_Task objective_:
Exactly the lines below, starting with the one containing "R4: 680k (STG, VI) -> 680k (GND, VI)" and going on through the one containing "U1 pin BAT: +5V -> GND", must be reproduced, both ends included, and no pictures with them.

_Dataset_:
★ ★ ★ ★ ★
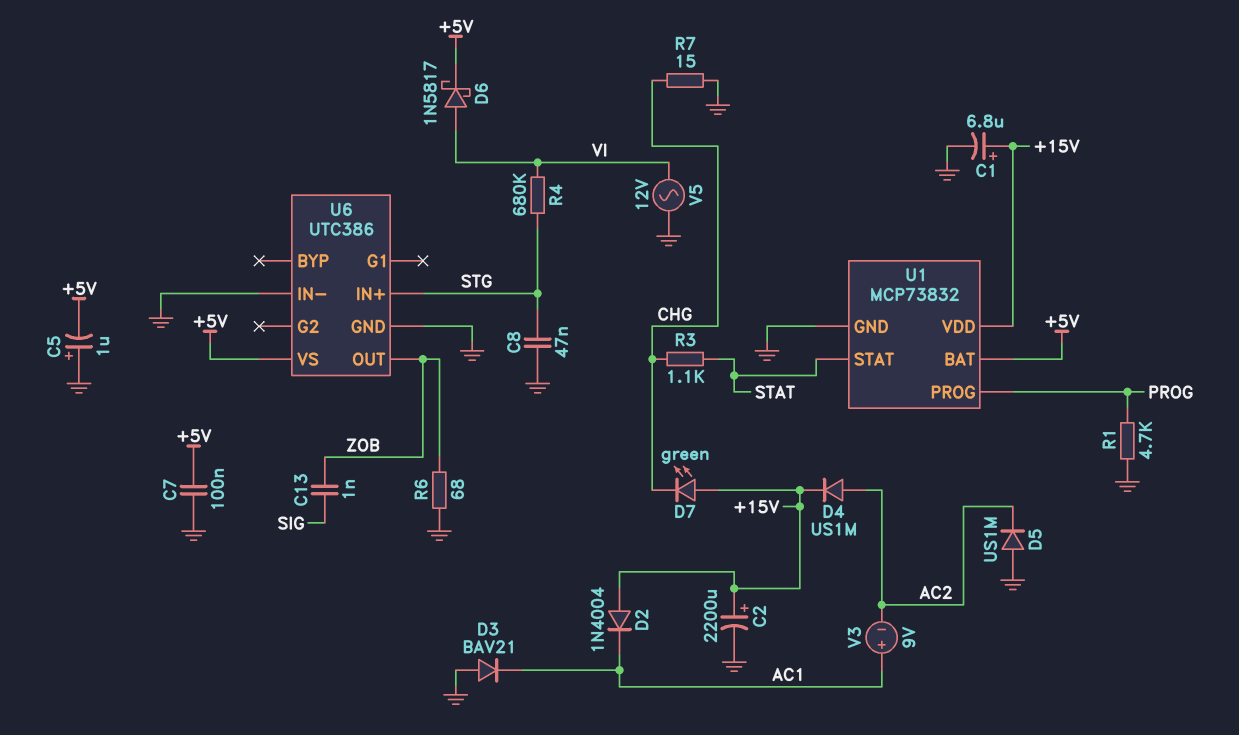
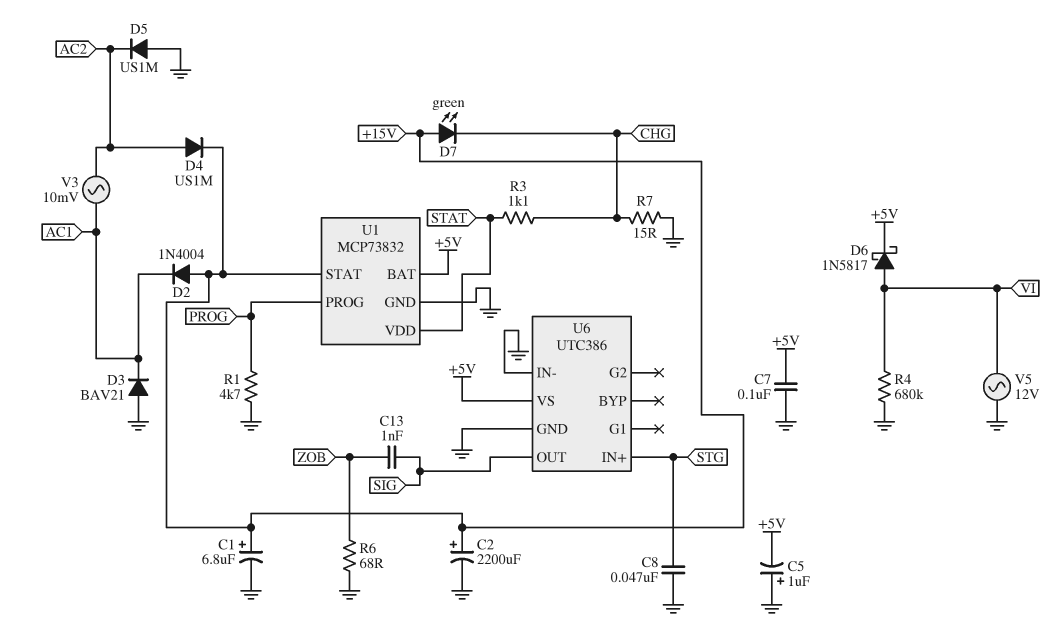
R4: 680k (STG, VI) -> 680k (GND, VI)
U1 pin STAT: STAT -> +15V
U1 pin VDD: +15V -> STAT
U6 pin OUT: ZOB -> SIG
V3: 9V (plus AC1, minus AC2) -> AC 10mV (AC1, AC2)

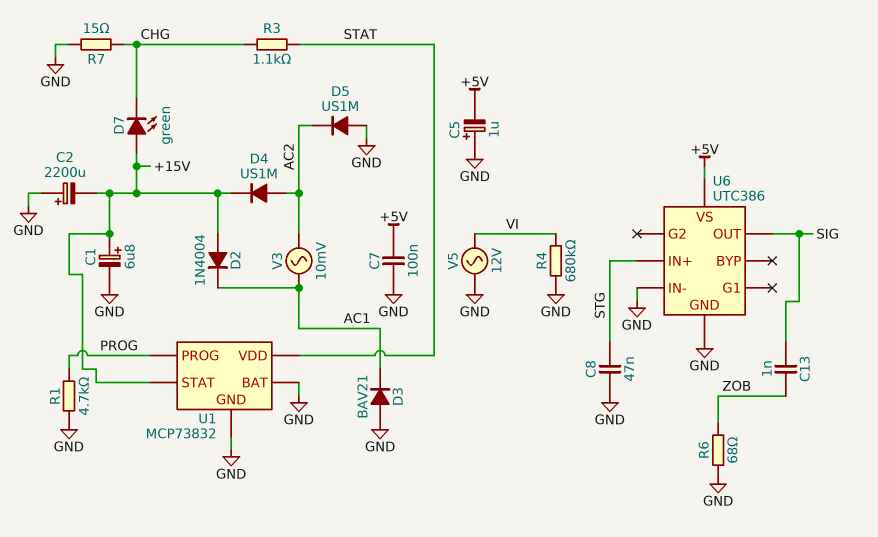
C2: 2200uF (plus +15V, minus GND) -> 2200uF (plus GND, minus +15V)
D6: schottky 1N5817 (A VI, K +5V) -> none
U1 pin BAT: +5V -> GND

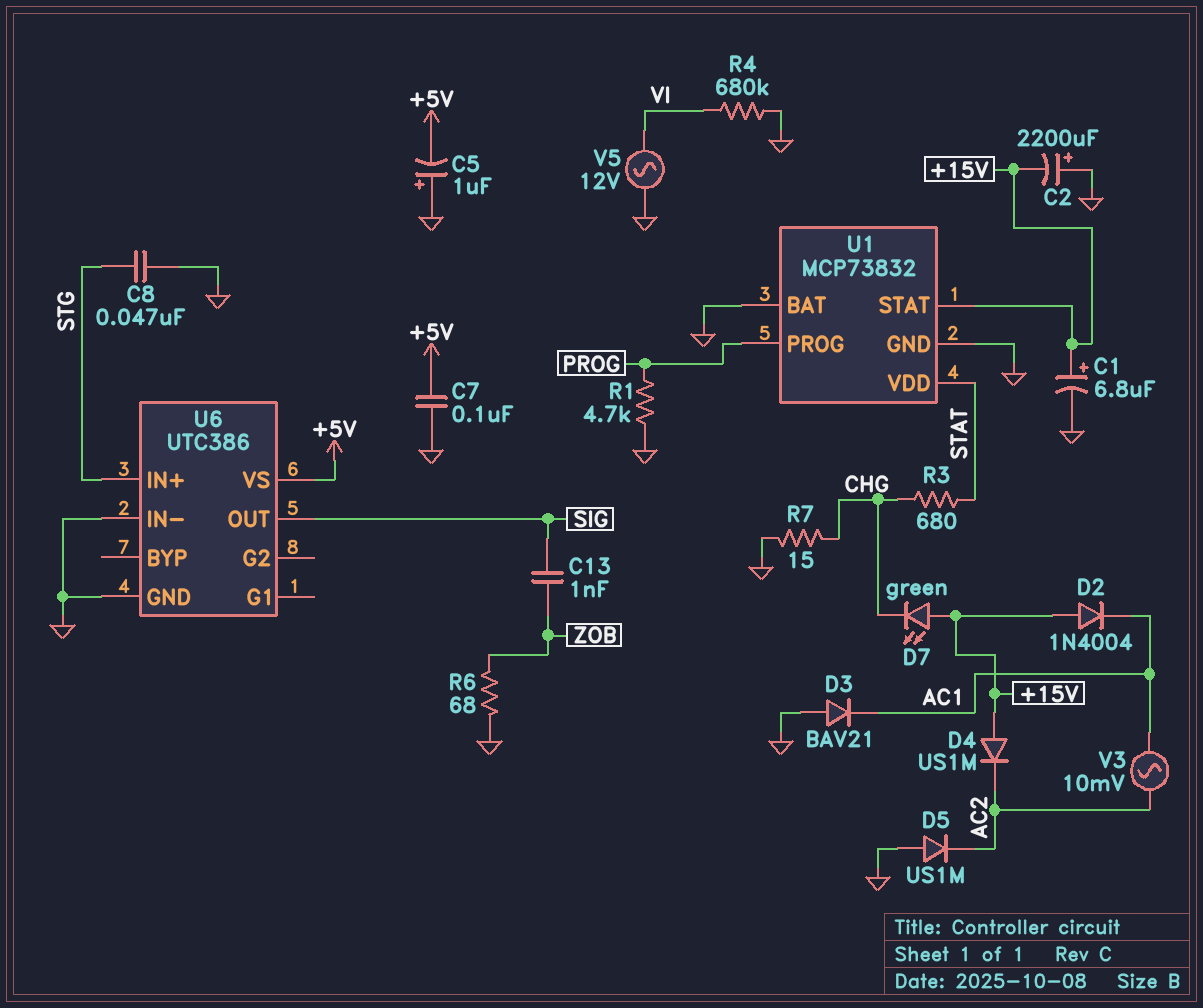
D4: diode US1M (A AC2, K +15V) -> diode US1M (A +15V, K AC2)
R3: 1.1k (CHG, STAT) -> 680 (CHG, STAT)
★ ★ ★ ★ ★
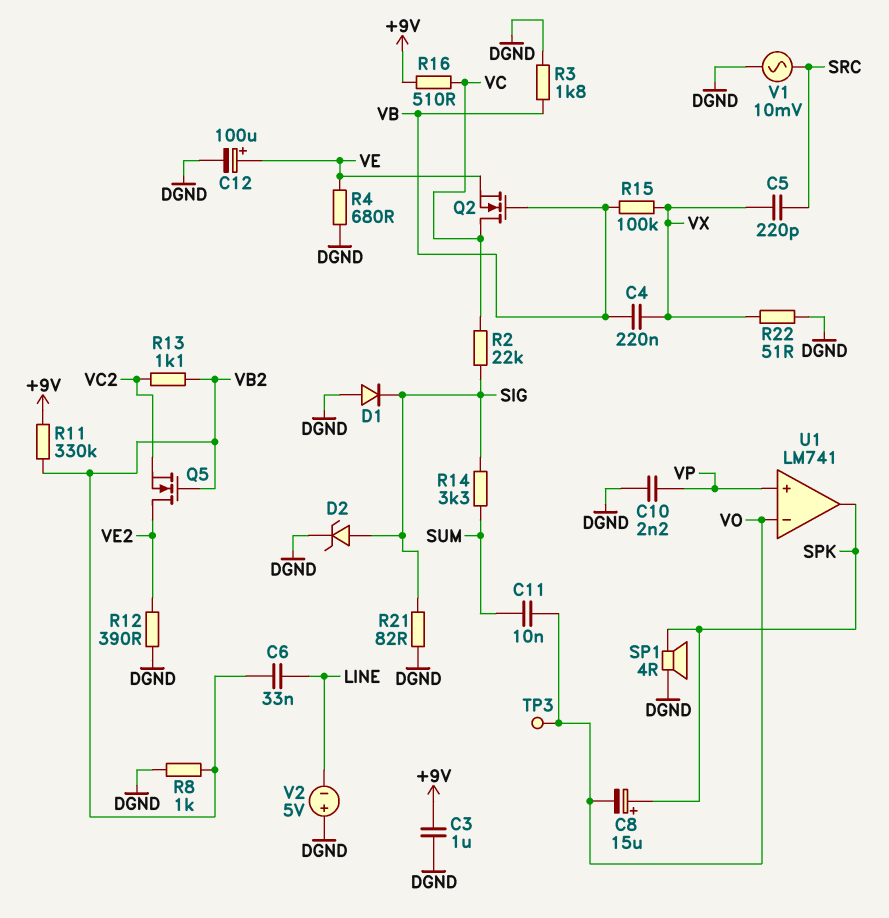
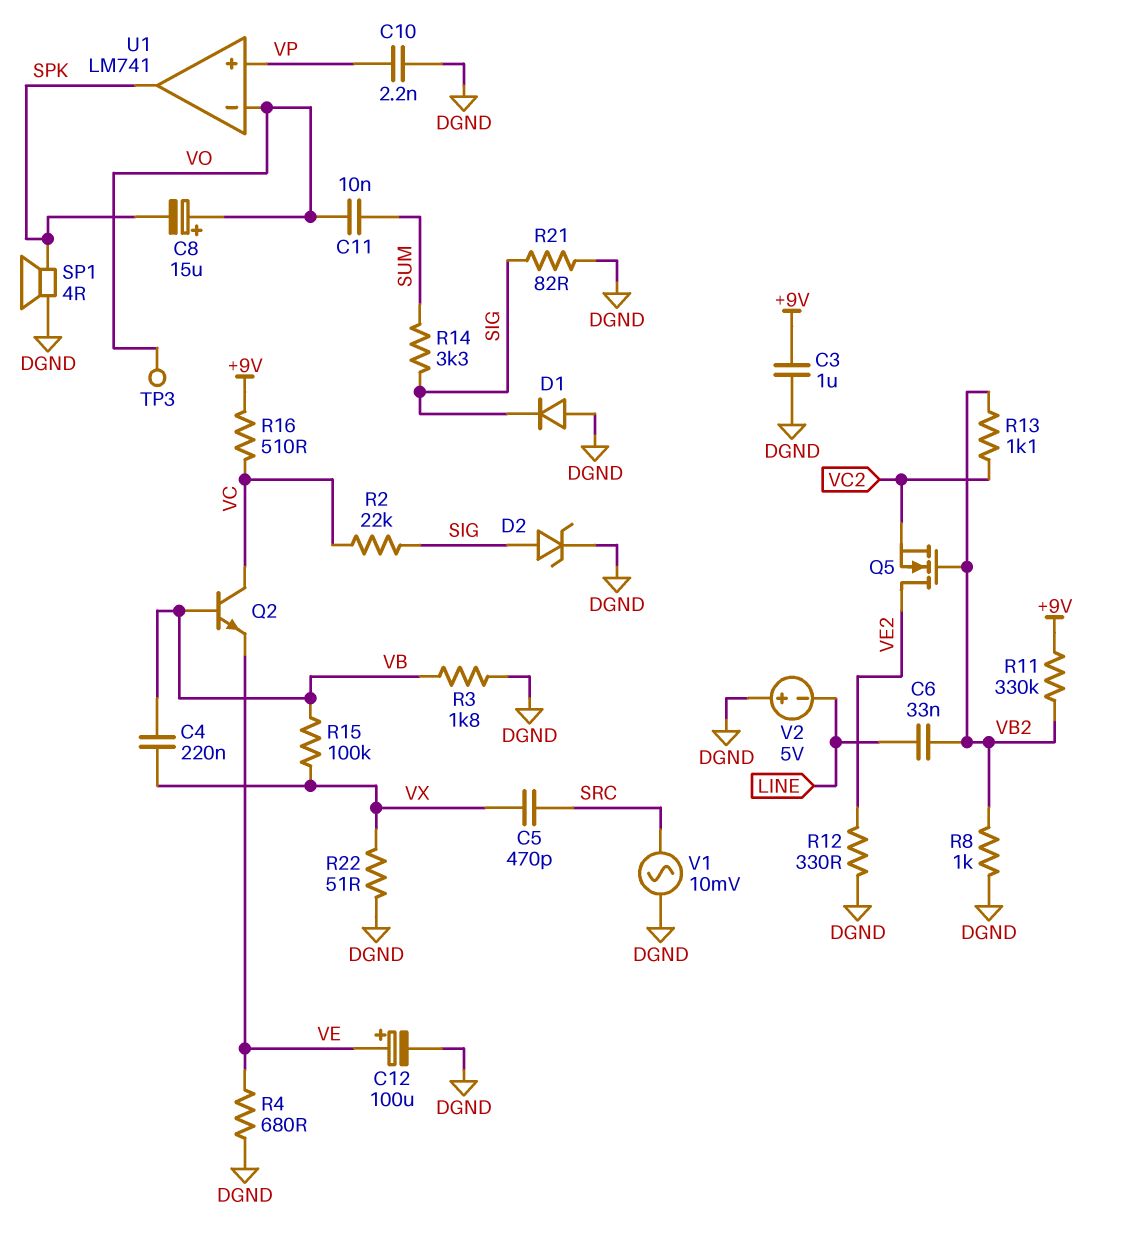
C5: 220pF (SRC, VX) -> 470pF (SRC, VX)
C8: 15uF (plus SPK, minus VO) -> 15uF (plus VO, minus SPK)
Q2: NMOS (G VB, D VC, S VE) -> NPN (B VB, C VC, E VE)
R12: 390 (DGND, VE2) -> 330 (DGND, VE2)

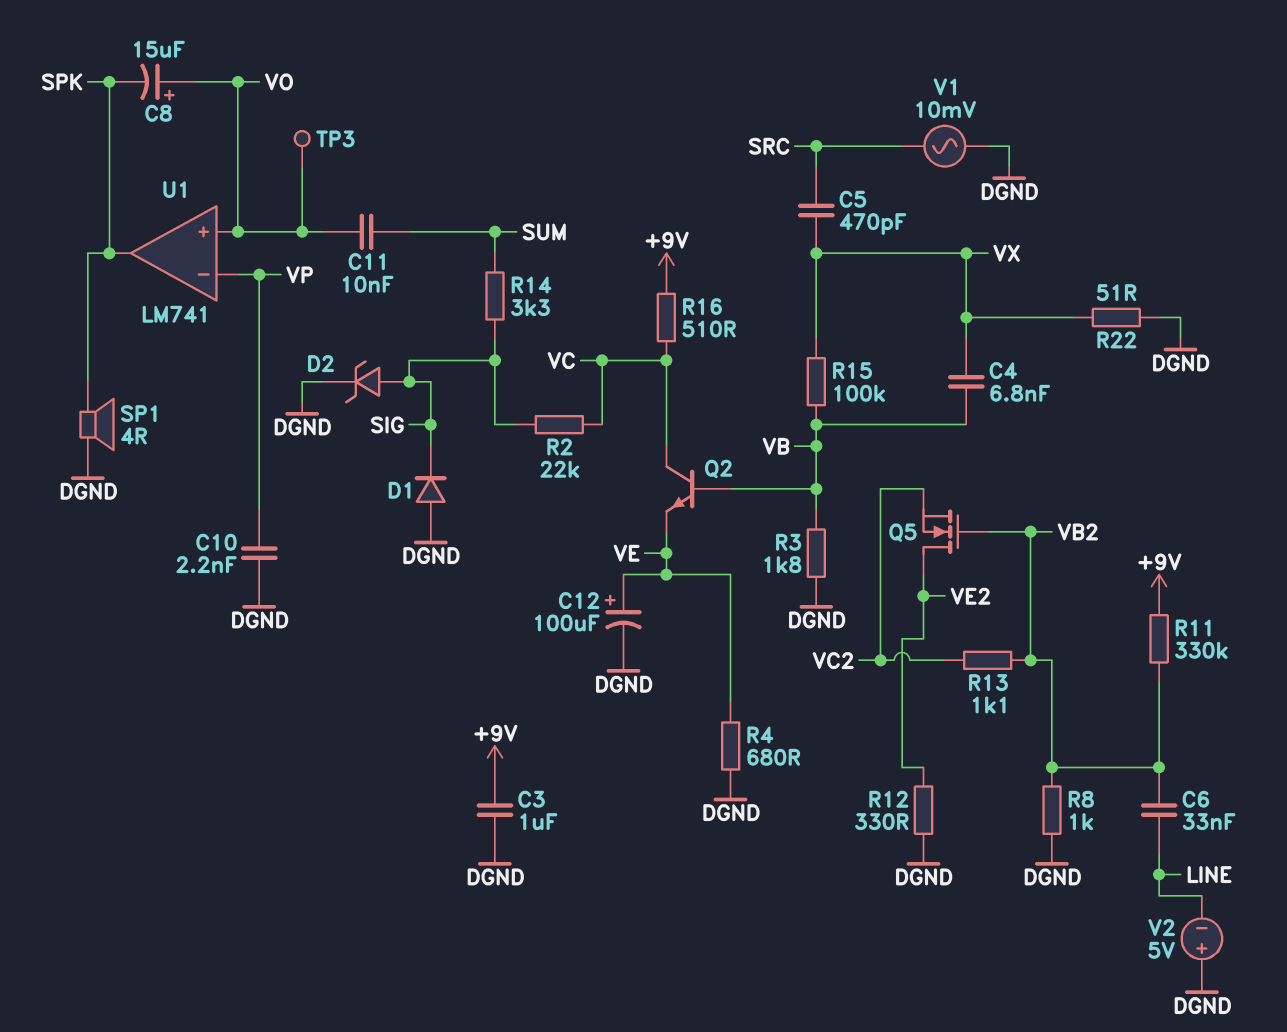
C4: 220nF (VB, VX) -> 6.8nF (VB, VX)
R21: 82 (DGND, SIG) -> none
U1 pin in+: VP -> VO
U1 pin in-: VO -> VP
★ ★ ★ ★ ★
_Result of the task_:
R4: 680k (STG, VI) -> 680k (GND, VI)
U1 pin STAT: STAT -> +15V
U1 pin VDD: +15V -> STAT
U6 pin OUT: ZOB -> SIG
V3: 9V (plus AC1, minus AC2) -> AC 10mV (AC1, AC2)

C2: 2200uF (plus +15V, minus GND) -> 2200uF (plus GND, minus +15V)
D6: schottky 1N5817 (A VI, K +5V) -> none
U1 pin BAT: +5V -> GND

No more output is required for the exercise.